[Saved data entries]
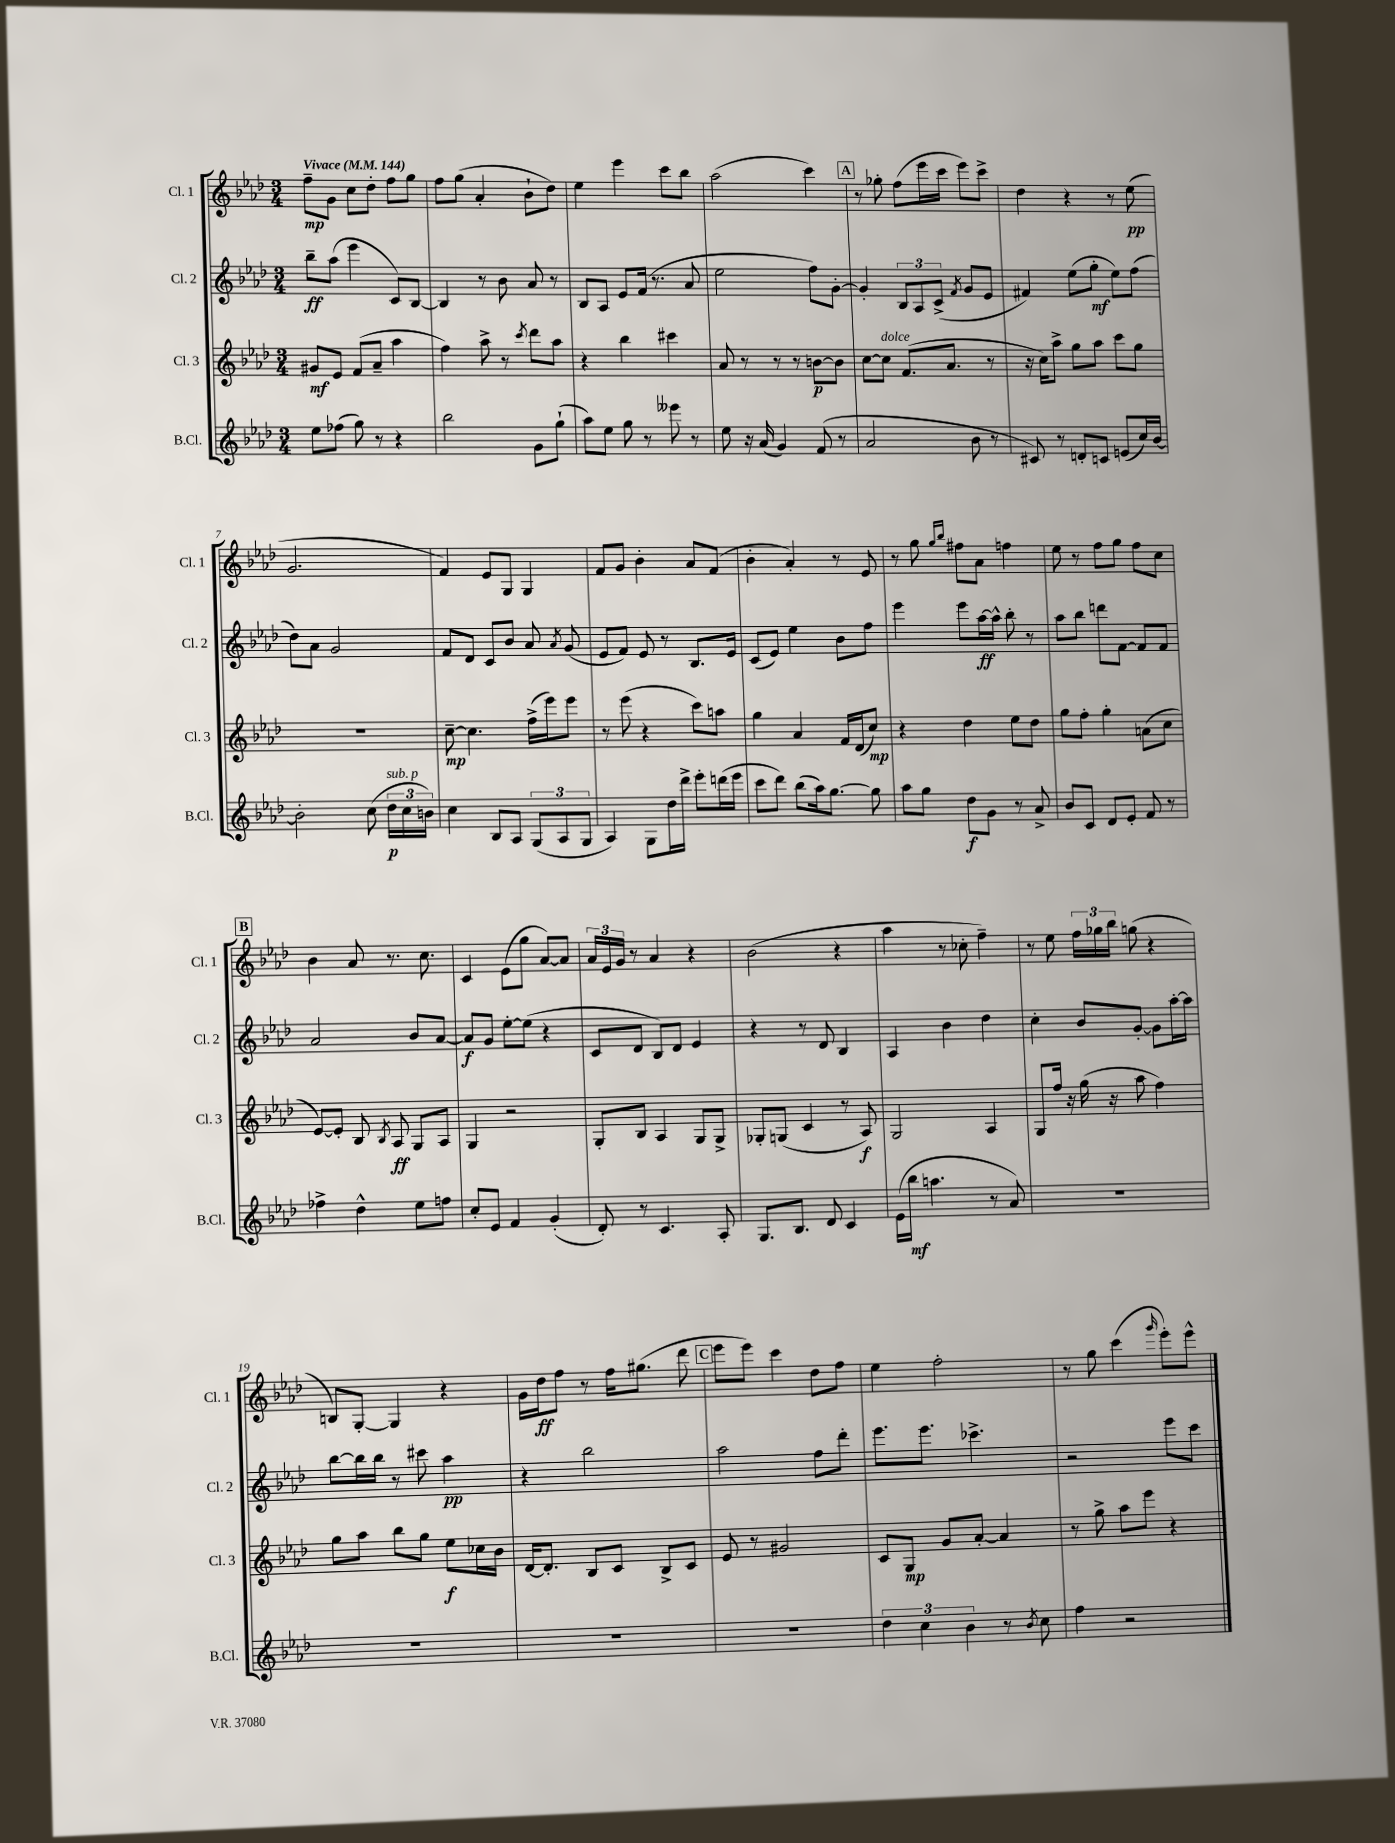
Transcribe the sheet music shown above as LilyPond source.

<<
\new StaffGroup <<
\new Staff = "s0" \with { instrumentName = "Cl. 1" shortInstrumentName = "Cl. 1" } {
    \clef treble \key aes \major \numericTimeSignature \time 3/4 \tempo "Vivace" 4 = 144
    \autoBeamOff f''8[--\mp g'8] c''8[ des''8]-. f''8[ g''8] |
    f''8[ g''8]( aes'4-. bes'8[-! des''8]) |
    ees''4 ees'''4 c'''8[ bes''8] |
    aes''2( c'''4) |
    \mark \markup { \box "A" } r8 ges''8-. f''8[( ees'''16 c'''16] ees'''8[) c'''8]-> |
    des''4 r4 r8 ees''8\pp( |
    g'2. |
    f'4) ees'8[ g8] g4 |
    f'8[ g'8] bes'4-. aes'8[ f'8]( |
    bes'4-. aes'4-.) r8 ees'8 |
    r8 g''8 \grace { g''16[ bes''16] } fis''8[ aes'8] f''4 |
    ees''8 r8 f''8[ g''8] f''8[ c''8] |
    \mark \markup { \box "B" } bes'4 aes'8 r8. c''8. |
    c'4 ees'8[( g''8] aes'8[~) aes'8] |
    \tuplet 3/2 { aes'16[ ees'16 g'16] } r8 aes'4 r4 |
    bes'2( r4 |
    aes''4 r8 ces''8-. f''4--) |
    r8 ees''8 \tuplet 3/2 { f''16[ ges''16 bes''16] } g''8( r4 |
    b8[) g8]~-. g4 r4 |
    g'16[ des''16\ff f''8] r8 f''16[ gis''8.]( des'''8 |
    \mark \markup { \box "C" } ees'''8[ ees'''8]) c'''4 des''8[ f''8] |
    ees''4 f''2-. |
    r8 g''8 c'''4( \grace { g'''16 } ees'''8[-.) ees'''8]-^ \bar "|." |
}
\new Staff = "s1" \with { instrumentName = "Cl. 2" shortInstrumentName = "Cl. 2" } {
    \clef treble \key aes \major \numericTimeSignature \time 3/4
    \autoBeamOff bes''8[--\ff aes''8]( ees'''4 c'8[) bes8]~ |
    bes4 r8 bes'8 aes'8 r8 |
    bes8[ aes8] ees'8[ f'16]( r8. aes'8 |
    ees''2 f''8[) g'8]~-. |
    \mark \markup { \box "A" } g'4-. \tuplet 3/2 { bes8[ aes8 c'8]->( } \acciaccatura { f'8 } g'8[ ees'8] |
    fis'4) ees''8[( g''8]-.\mf ees''8[) f''8]( |
    des''8[) aes'8] g'2 |
    f'8[ des'8] c'8[ bes'8] aes'8 \acciaccatura { aes'8 } g'8( |
    ees'8[ f'8]) ees'8 r8 bes8.[ ees'16] |
    c'8[( ees'8]) ees''4 bes'8[ f''8] |
    ees'''4 ees'''8[ aes''16~\ff aes''16]-^ bes''8-. r8 |
    aes''8[ bes''8] d'''8[ f'8]~ f'8[ f'8] |
    \mark \markup { \box "B" } aes'2 bes'8[ aes'8]~ |
    aes'8[\f g'8] ees''8[~-. ees''8]( r4 |
    c'8[ des'8] bes8[) des'8] ees'4 |
    r4 r8 des'8 bes4 |
    aes4 bes'4 des''4 |
    c''4-. bes'8[ g'8]~-. g'8[ aes''16~-. aes''16] |
    bes''8[~ bes''16 bes''16] r8 cis'''8 aes''4\pp |
    r4 bes''2 |
    \mark \markup { \box "C" } aes''2 f''8[ des'''8]-. |
    ees'''8.[ ees'''8.] ces'''4.-> |
    r2 ees'''8[ c'''8] \bar "|." |
}
\new Staff = "s2" \with { instrumentName = "Cl. 3" shortInstrumentName = "Cl. 3" } {
    \clef treble \key aes \major \numericTimeSignature \time 3/4
    \autoBeamOff gis'8[\mf ees'8] f'8[( aes'8]-- aes''4 |
    f''4) aes''8-> r8 \acciaccatura { c'''8 } des'''8[ aes''8] |
    r4 bes''4 cis'''4 |
    aes'8 r8 r8 r8 b'8[~\p b'8] |
    \mark \markup { \box "A" } c''8[~ c''8]^\markup { \italic "dolce" } f'8.[( aes'8.] r8 |
    r16 c''16[) aes''8]-> g''8[ aes''8] c'''8[ g''8] |
    R2. |
    c''8~--\mp c''4. f''16[->( ees'''16) ees'''8] |
    r8 ees'''8( r4 c'''8[) a''8] |
    g''4 aes'4 f'16[ des'16( c''8]\mp) |
    r4 des''4 ees''8[ des''8] |
    g''8[ f''8]-. g''4-. a'8[( c''8] |
    \mark \markup { \box "B" } ees'8[~) ees'8]-. bes8 \acciaccatura { bes8 } aes8\ff g8[ aes8] |
    g4 r2 |
    g8[-. bes8] aes4 g8[ g8]-> |
    ges8[-. g8]( c'4 r8 aes8\f) |
    g2 aes4 |
    g8[ f''16] r16 g''16( r16 aes''8 f''4) |
    g''8[ aes''8] bes''8[ g''8] ees''8[\f ces''16 bes'16] |
    des'16[~ des'8.]-. bes8[ c'8] bes8[-> c'8] |
    \mark \markup { \box "C" } ees'8 r8 gis'2 |
    c'8[ g8]\mp g'8[ aes'8]~-. aes'4 |
    r8 g''8-> aes''8[ ees'''8] r4 \bar "|." |
}
\new Staff = "s3" \with { instrumentName = "B.Cl." shortInstrumentName = "B.Cl." } {
    \clef treble \key aes \major \numericTimeSignature \time 3/4
    \autoBeamOff ees''8[ fes''8]( g''8) r8 r4 |
    bes''2 g'8[ g''8]-!( |
    aes''8[) ees''8] g''8 r8 eeses'''8 r8 |
    ees''8 r16 aes'16( g'4) f'8( r8 |
    \mark \markup { \box "A" } aes'2 bes'8 r8 |
    cis'8) r8 d'8[-. c'8] e'8[( c''16) bes'16]~ |
    bes'2-. c''8( \tuplet 3/2 { des''16[\p^\markup { \italic "sub. p" } c''16 b'16]) } |
    c''4 bes8[ aes8] \tuplet 3/2 { g8[( aes8 g8] } |
    aes4) g8[ des''16 des'''16]-> ees'''8[-. d'''16( ees'''16] |
    c'''8[ des'''8]) bes''8[( aes''16) g''8.]~ g''8 |
    aes''8[ g''8] des''8[\f g'8] r8 aes'8-> |
    bes'8[ c'8] des'8[ ees'8]-. f'8 r8 |
    \mark \markup { \box "B" } fes''4-> des''4-^ ees''8[ f''8] |
    c''8[-. ees'8] f'4 g'4-.( |
    des'8-.) r8 c'4. aes8-. |
    g8.[ bes8.] des'8 c'4 |
    ees'16[( bes''16]\mf a''4. r8 aes'8) |
    R2. |
    R2. |
    R2. |
    \mark \markup { \box "C" } R2. |
    \tuplet 3/2 { des''4 c''4 bes'4 } r8 \acciaccatura { bes'8 } c''8 |
    f''4 r2 \bar "|." |
}
>>
>>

== Problem to work on ==
Pick out every line in the items above that contains the string "shortInstrumentName", and copy each one in full.

== Response to this task ==
\new Staff = "s0" \with { instrumentName = "Cl. 1" shortInstrumentName = "Cl. 1" } {
\new Staff = "s1" \with { instrumentName = "Cl. 2" shortInstrumentName = "Cl. 2" } {
\new Staff = "s2" \with { instrumentName = "Cl. 3" shortInstrumentName = "Cl. 3" } {
\new Staff = "s3" \with { instrumentName = "B.Cl." shortInstrumentName = "B.Cl." } {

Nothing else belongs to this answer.